About this exercise: From the records that follow, return exactly the lines beginning at the one that contains "R10: 100 (VDD, VE) -> 100 (VC, VE)" and ending at the one that contains "R20: 75k (GND, VB2) -> none", pictures left out.

Difference listings:
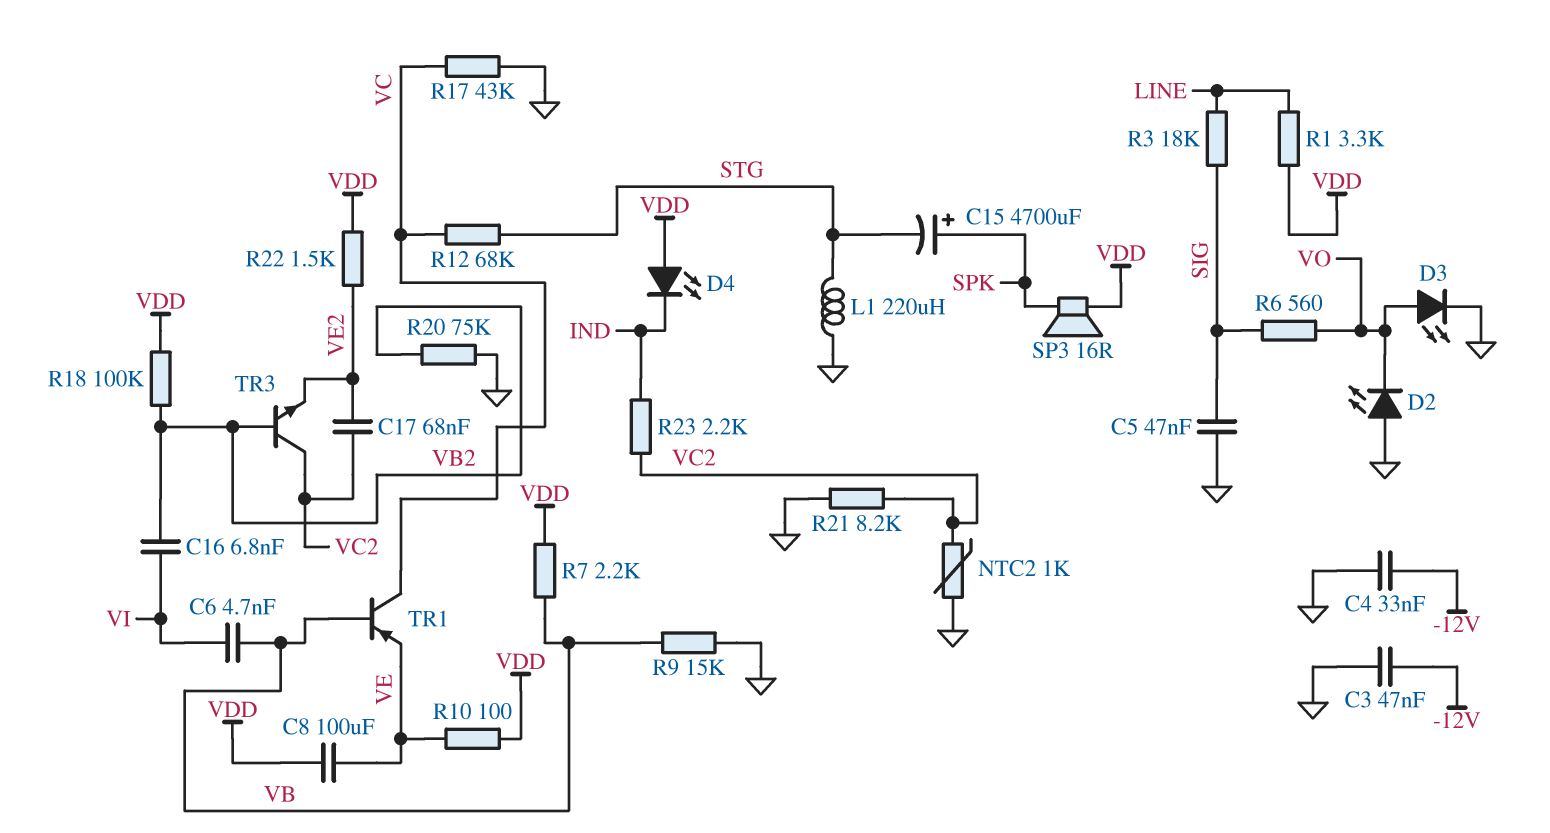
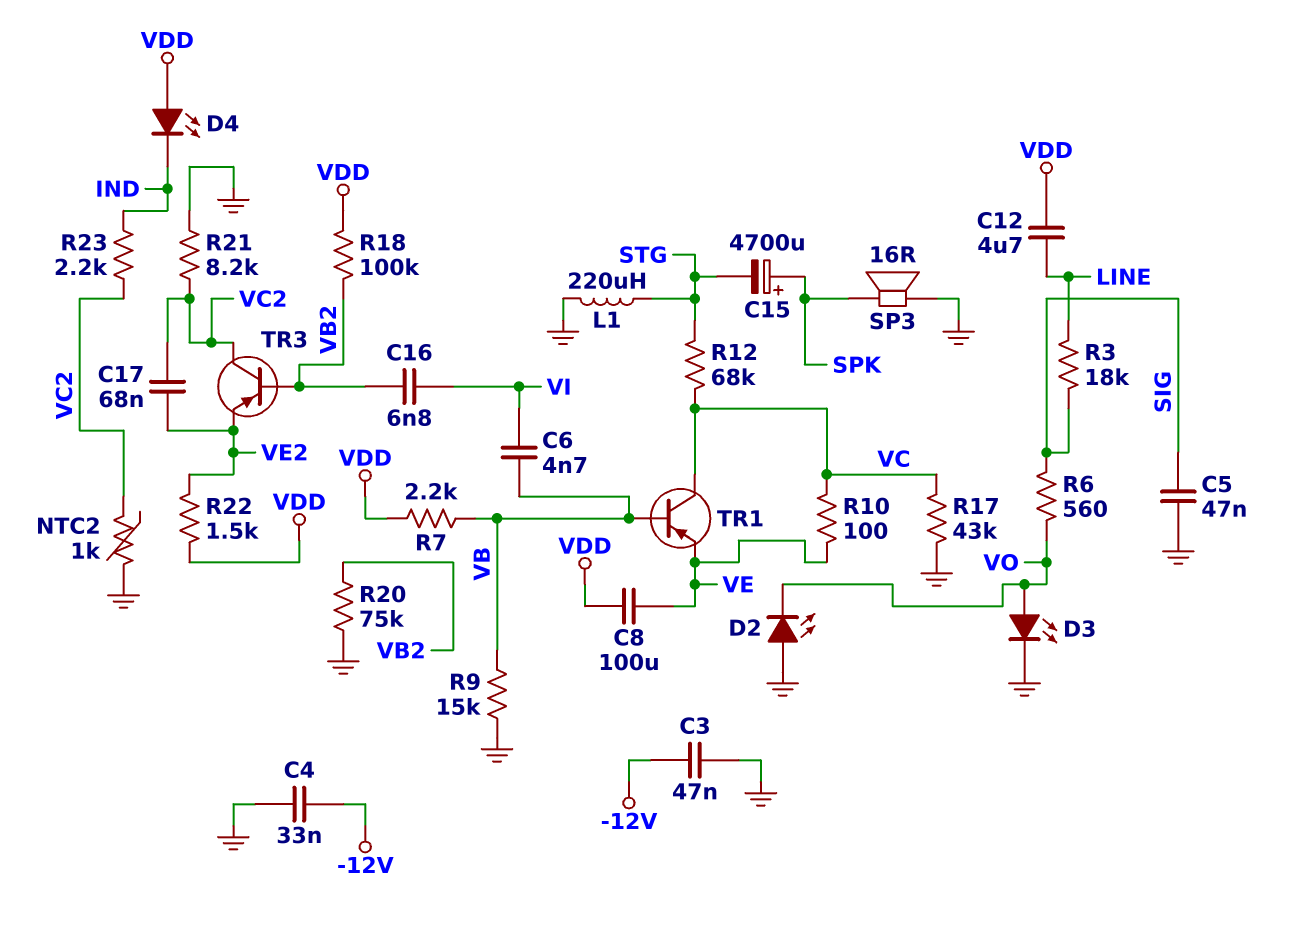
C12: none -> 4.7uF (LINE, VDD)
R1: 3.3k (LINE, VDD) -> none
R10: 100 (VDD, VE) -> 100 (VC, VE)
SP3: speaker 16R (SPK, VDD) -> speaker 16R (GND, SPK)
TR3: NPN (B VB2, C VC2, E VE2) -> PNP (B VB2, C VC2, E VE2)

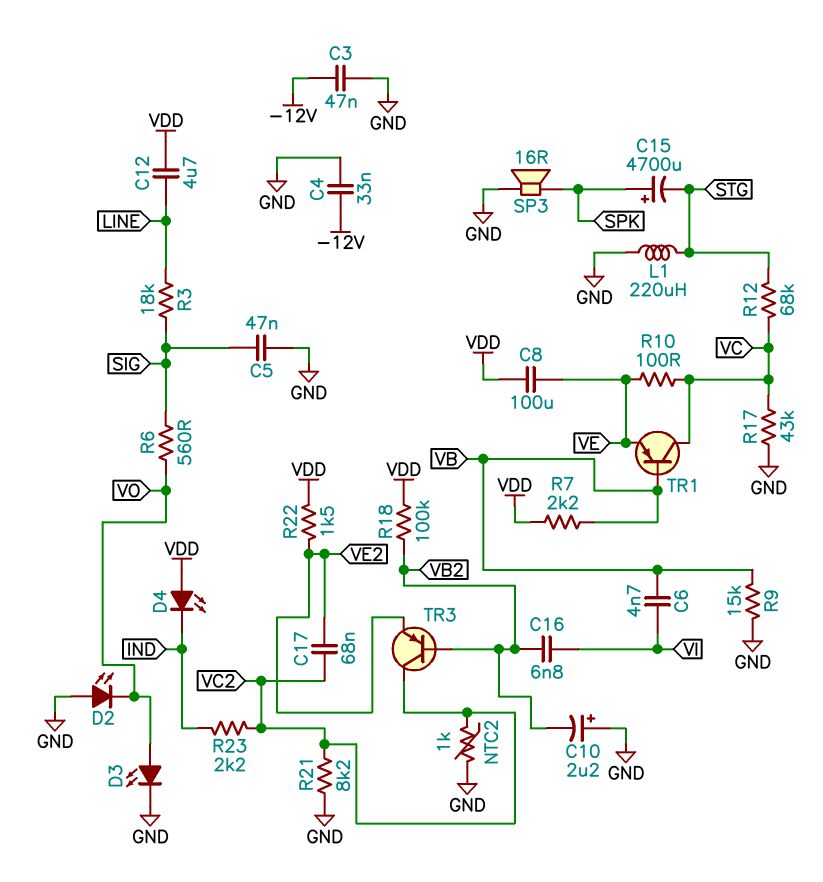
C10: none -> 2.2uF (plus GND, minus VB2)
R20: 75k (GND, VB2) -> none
--
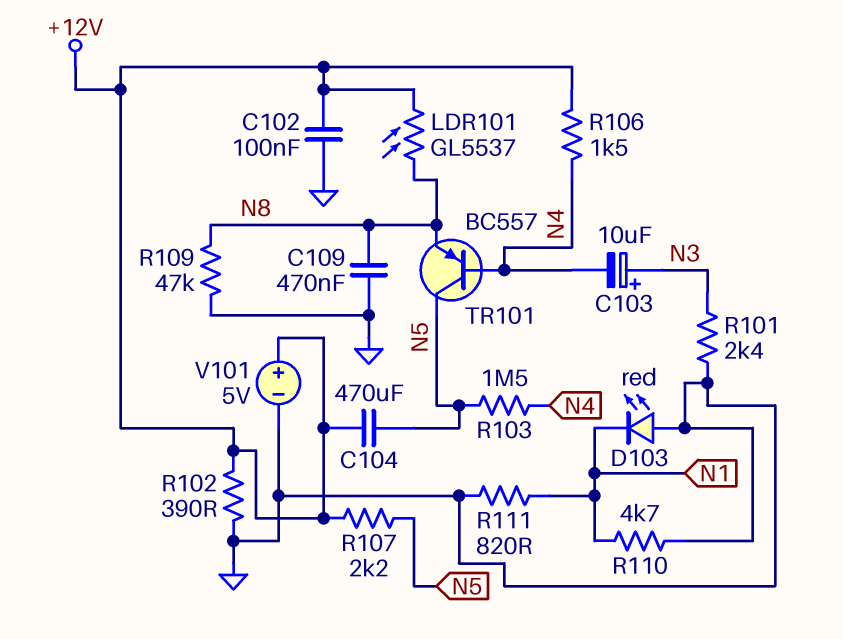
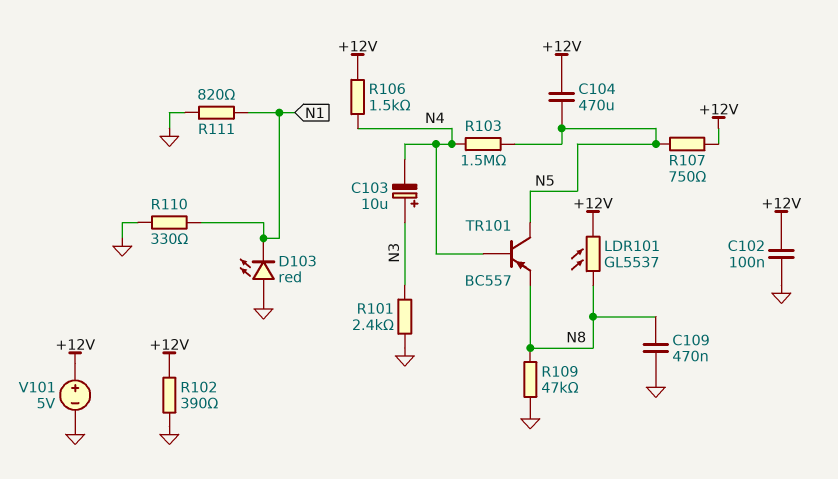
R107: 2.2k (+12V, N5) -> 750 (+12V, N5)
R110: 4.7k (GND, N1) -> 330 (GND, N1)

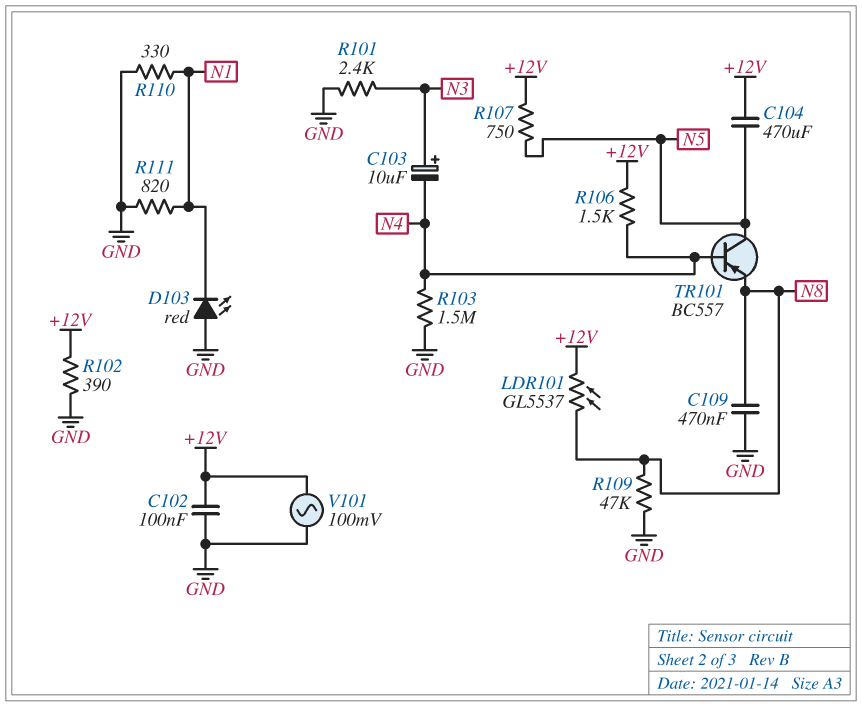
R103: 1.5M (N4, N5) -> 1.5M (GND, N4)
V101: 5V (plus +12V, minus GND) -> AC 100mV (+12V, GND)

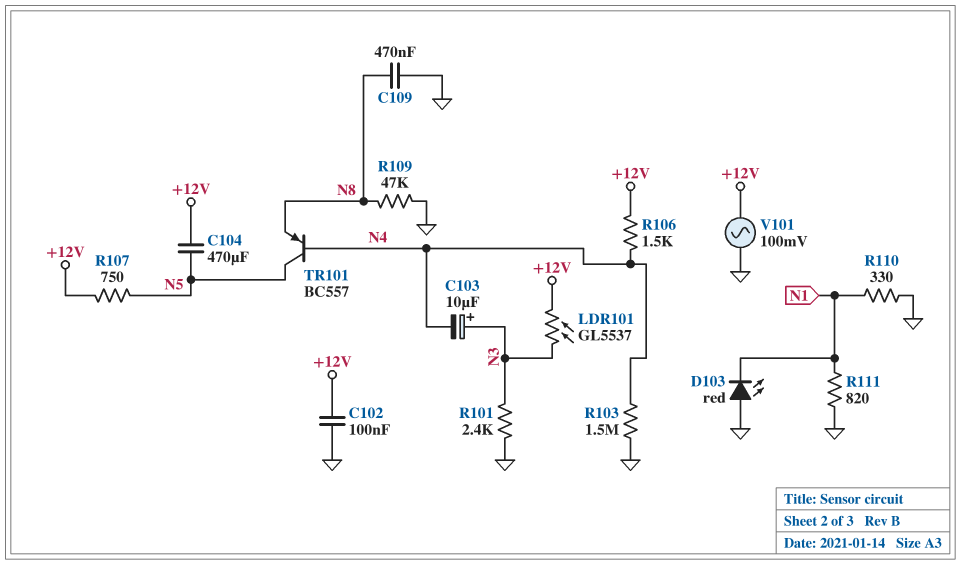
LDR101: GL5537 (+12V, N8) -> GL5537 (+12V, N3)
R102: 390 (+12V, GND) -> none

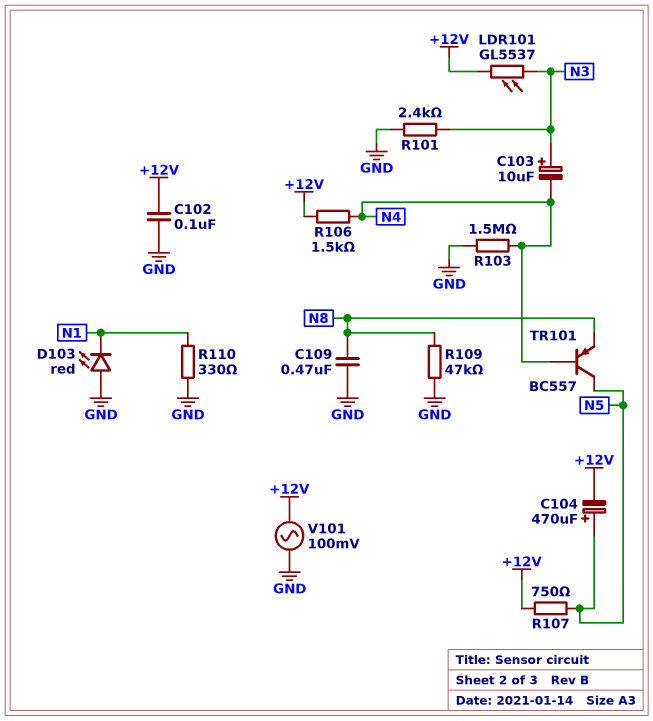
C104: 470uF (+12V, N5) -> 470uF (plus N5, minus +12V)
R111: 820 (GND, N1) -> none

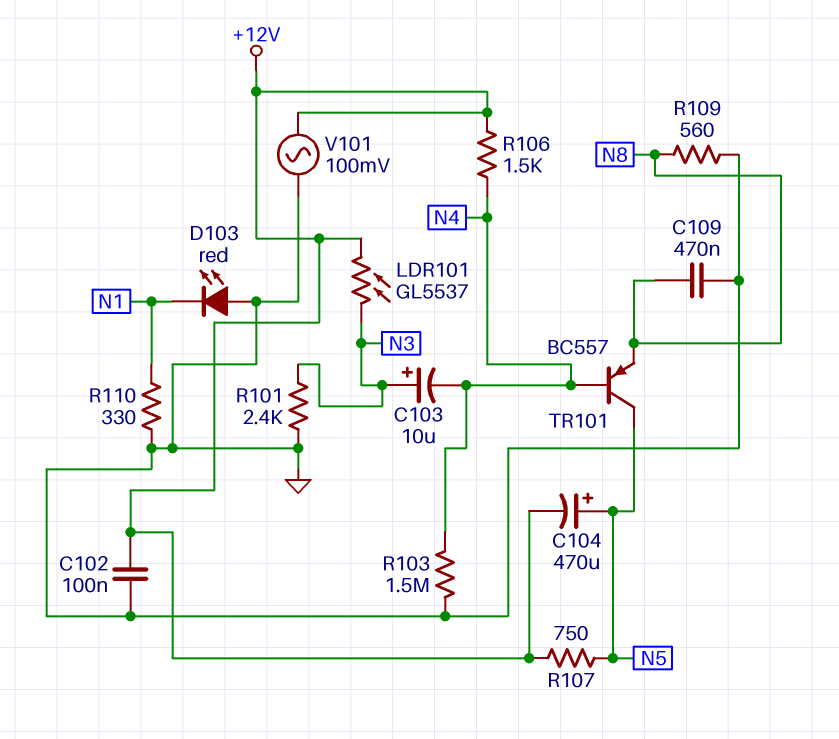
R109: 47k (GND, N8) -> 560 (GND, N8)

Written solution:
R10: 100 (VDD, VE) -> 100 (VC, VE)
SP3: speaker 16R (SPK, VDD) -> speaker 16R (GND, SPK)
TR3: NPN (B VB2, C VC2, E VE2) -> PNP (B VB2, C VC2, E VE2)

C10: none -> 2.2uF (plus GND, minus VB2)
R20: 75k (GND, VB2) -> none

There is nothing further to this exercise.